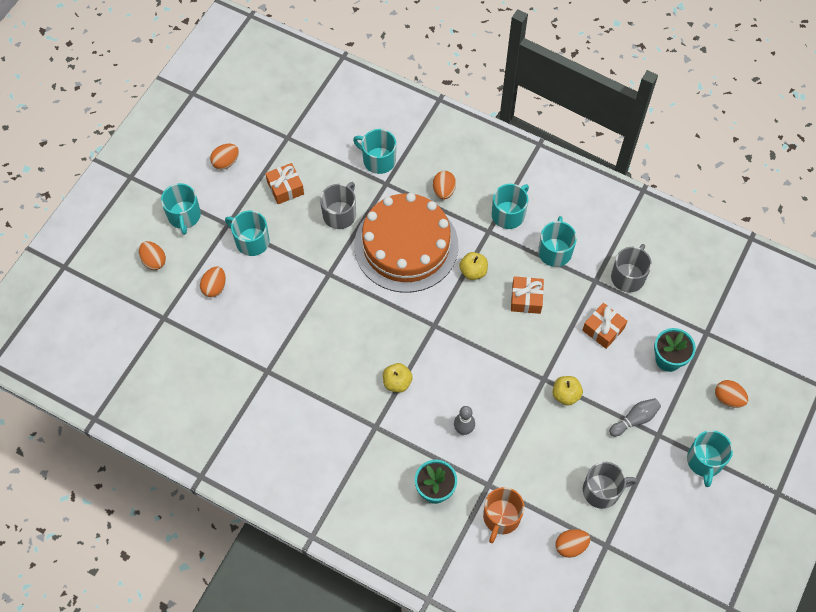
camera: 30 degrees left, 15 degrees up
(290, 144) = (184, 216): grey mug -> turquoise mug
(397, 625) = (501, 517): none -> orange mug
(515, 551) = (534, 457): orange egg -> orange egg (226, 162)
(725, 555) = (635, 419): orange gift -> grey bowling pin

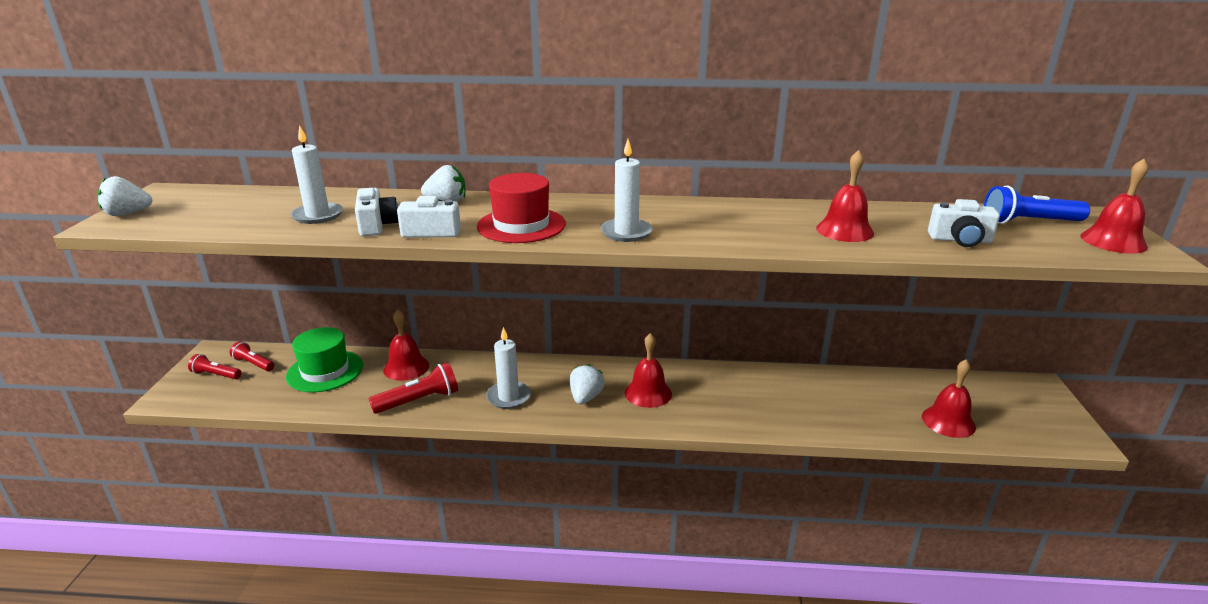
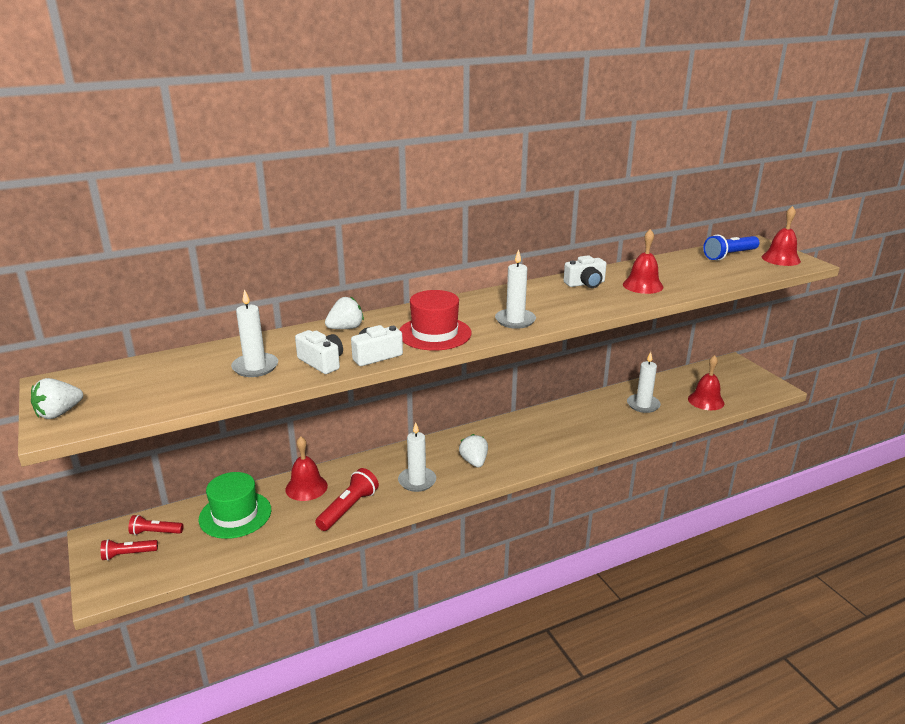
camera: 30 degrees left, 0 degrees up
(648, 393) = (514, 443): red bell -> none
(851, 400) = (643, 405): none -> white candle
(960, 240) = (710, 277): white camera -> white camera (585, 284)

Your instructions =>
An exact copy of the data above is required, printed without its pictures.

Solution to this problem =>
camera: 30 degrees left, 15 degrees up
(290, 144) = (184, 216): grey mug -> turquoise mug
(397, 625) = (501, 517): none -> orange mug
(515, 551) = (534, 457): orange egg -> orange egg (226, 162)
(725, 555) = (635, 419): orange gift -> grey bowling pin

camera: 30 degrees left, 0 degrees up
(648, 393) = (514, 443): red bell -> none
(851, 400) = (643, 405): none -> white candle
(960, 240) = (710, 277): white camera -> white camera (585, 284)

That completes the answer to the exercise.